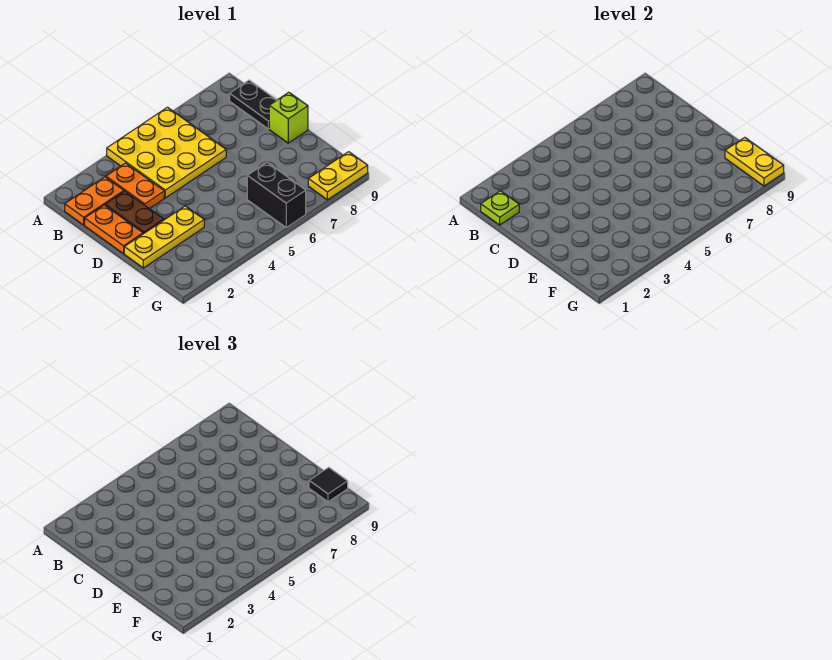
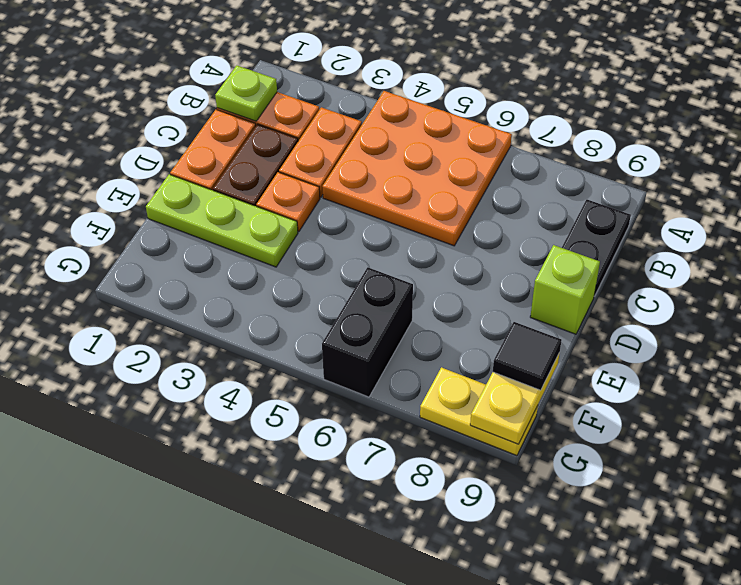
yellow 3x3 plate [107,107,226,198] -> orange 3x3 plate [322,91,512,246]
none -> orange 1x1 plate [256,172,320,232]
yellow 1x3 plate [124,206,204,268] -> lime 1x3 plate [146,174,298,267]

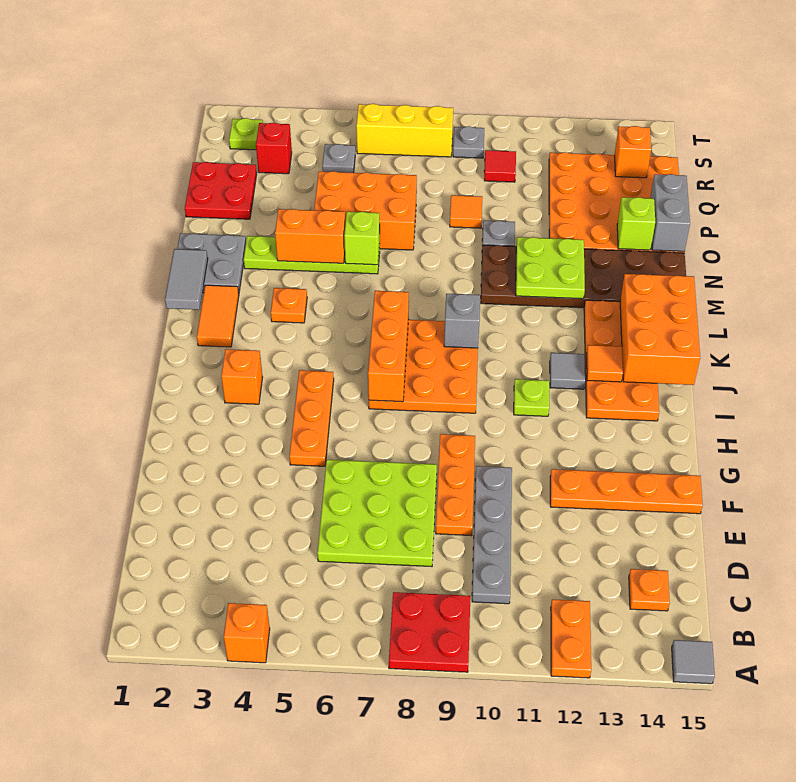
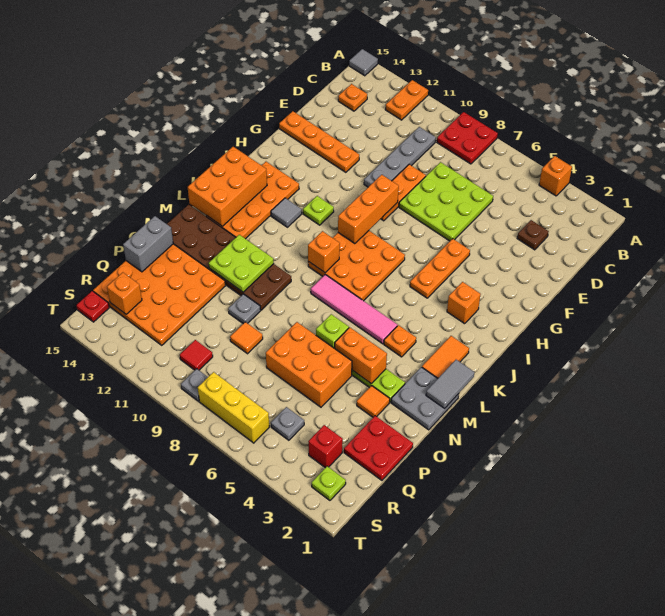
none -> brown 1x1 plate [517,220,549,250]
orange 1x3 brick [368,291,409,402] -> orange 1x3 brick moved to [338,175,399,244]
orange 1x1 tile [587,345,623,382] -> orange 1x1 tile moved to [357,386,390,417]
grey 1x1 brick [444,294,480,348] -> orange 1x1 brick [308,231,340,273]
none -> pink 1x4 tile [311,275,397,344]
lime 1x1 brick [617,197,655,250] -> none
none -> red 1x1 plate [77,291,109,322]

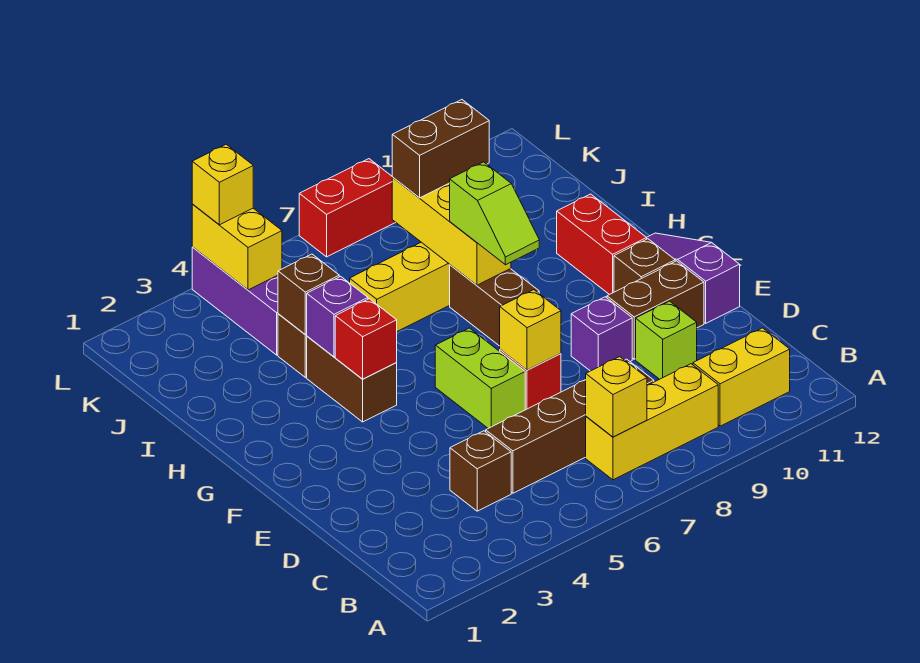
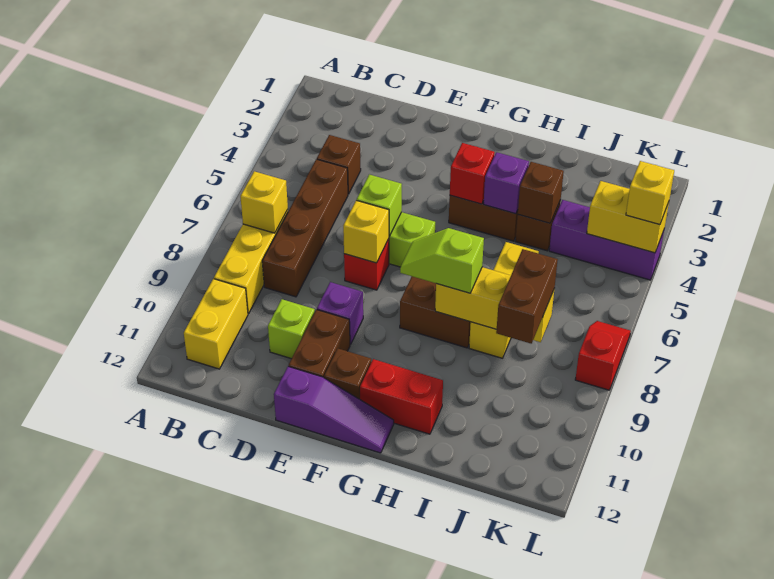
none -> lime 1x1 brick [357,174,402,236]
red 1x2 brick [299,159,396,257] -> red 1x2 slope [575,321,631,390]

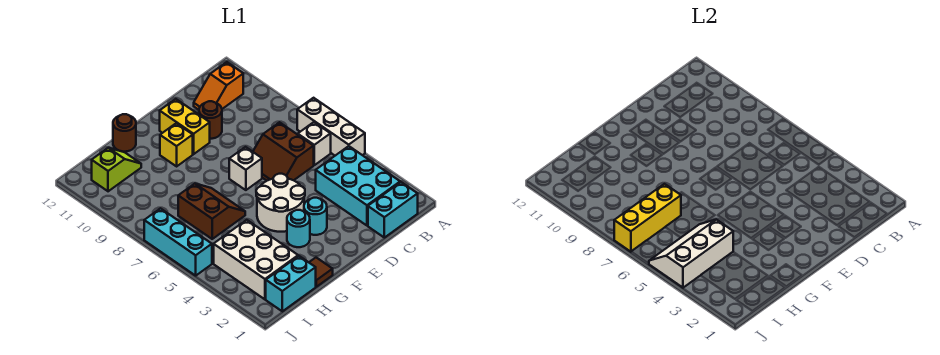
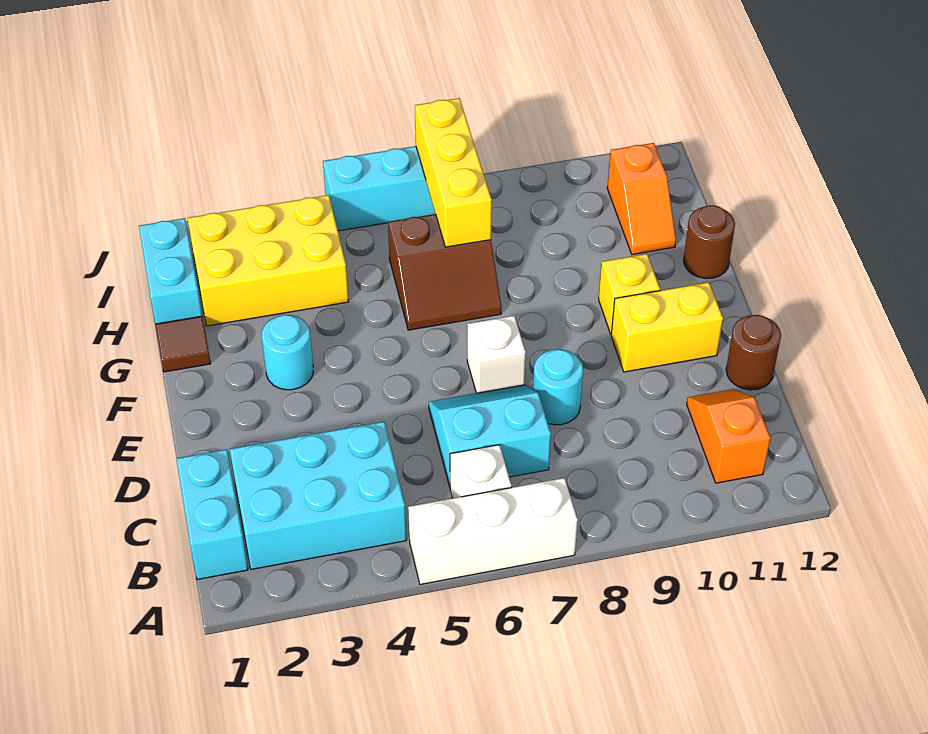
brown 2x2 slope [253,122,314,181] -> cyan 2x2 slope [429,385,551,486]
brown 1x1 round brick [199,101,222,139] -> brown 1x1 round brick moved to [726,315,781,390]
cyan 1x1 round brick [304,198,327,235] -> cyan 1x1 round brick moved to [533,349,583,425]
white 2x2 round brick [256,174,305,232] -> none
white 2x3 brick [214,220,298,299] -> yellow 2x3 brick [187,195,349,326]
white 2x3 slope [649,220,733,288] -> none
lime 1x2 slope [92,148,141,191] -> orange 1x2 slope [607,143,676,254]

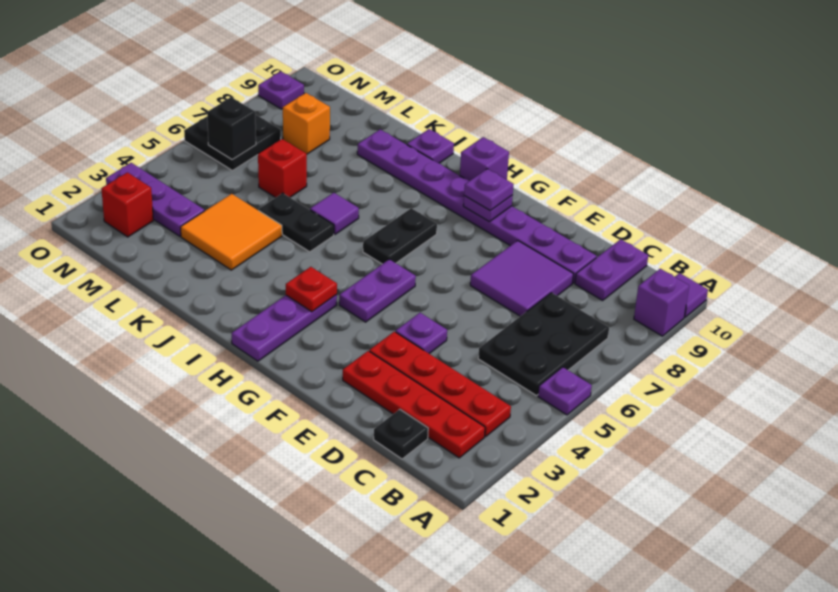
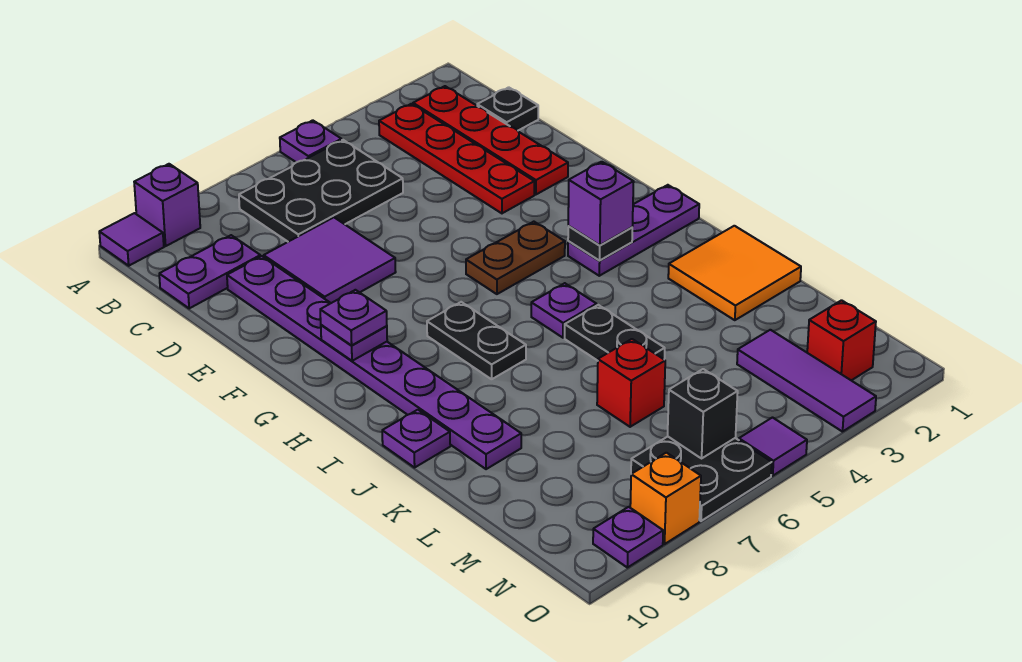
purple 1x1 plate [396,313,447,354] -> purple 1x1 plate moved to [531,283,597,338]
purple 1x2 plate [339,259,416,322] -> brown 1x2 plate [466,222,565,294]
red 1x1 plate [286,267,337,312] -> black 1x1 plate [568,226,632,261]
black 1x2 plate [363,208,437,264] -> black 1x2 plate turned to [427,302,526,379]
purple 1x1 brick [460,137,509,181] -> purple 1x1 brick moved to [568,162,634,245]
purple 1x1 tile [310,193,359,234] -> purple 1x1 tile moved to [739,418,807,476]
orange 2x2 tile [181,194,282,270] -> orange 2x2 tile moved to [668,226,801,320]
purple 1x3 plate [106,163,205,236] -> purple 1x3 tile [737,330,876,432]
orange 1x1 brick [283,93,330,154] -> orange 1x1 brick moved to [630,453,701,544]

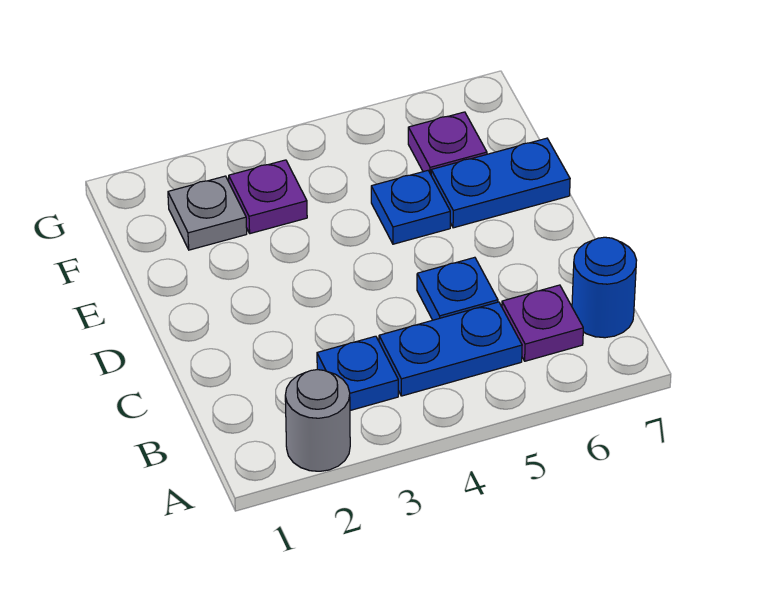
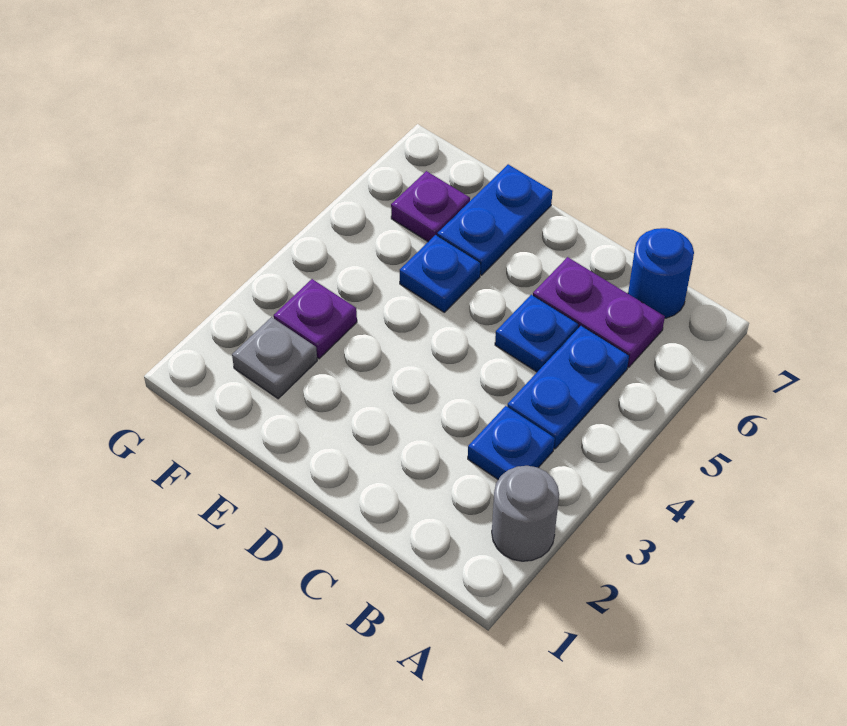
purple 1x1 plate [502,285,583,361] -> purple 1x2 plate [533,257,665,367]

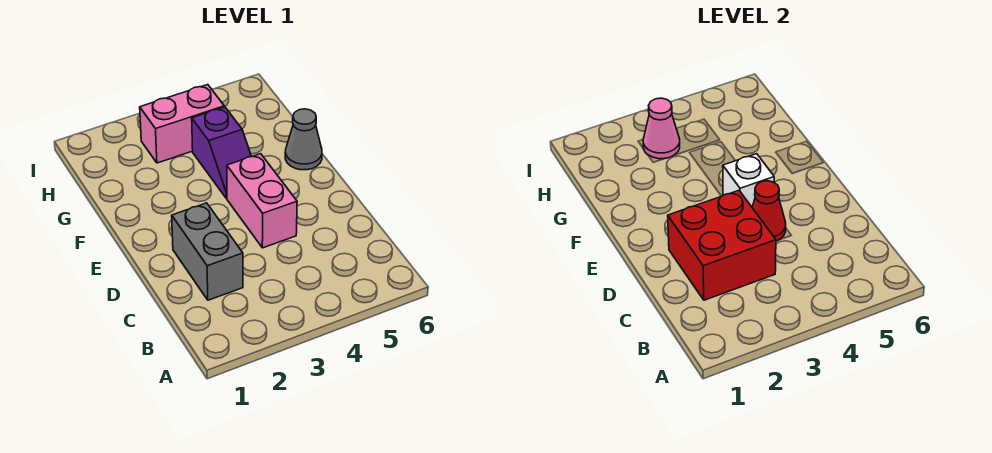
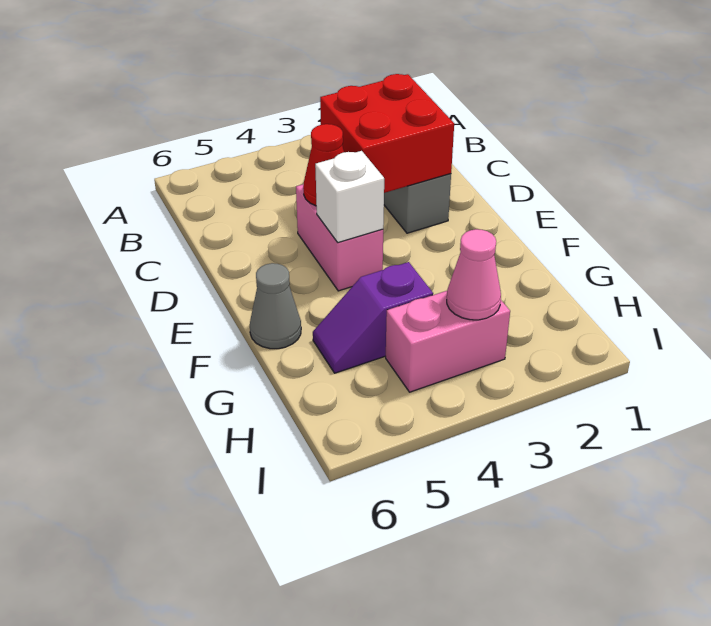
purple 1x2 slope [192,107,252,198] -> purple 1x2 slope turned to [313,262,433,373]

■ WHAT THIS TASK INVOLVES: Return each line of the records above in which the word "tile" occurs.

■ ANSWER TO THIS TASK:
orange 1x1 tile [587,345,623,382] -> orange 1x1 tile moved to [357,386,390,417]
none -> pink 1x4 tile [311,275,397,344]
purple 1x1 tile [310,193,359,234] -> purple 1x1 tile moved to [739,418,807,476]
orange 2x2 tile [181,194,282,270] -> orange 2x2 tile moved to [668,226,801,320]
purple 1x3 plate [106,163,205,236] -> purple 1x3 tile [737,330,876,432]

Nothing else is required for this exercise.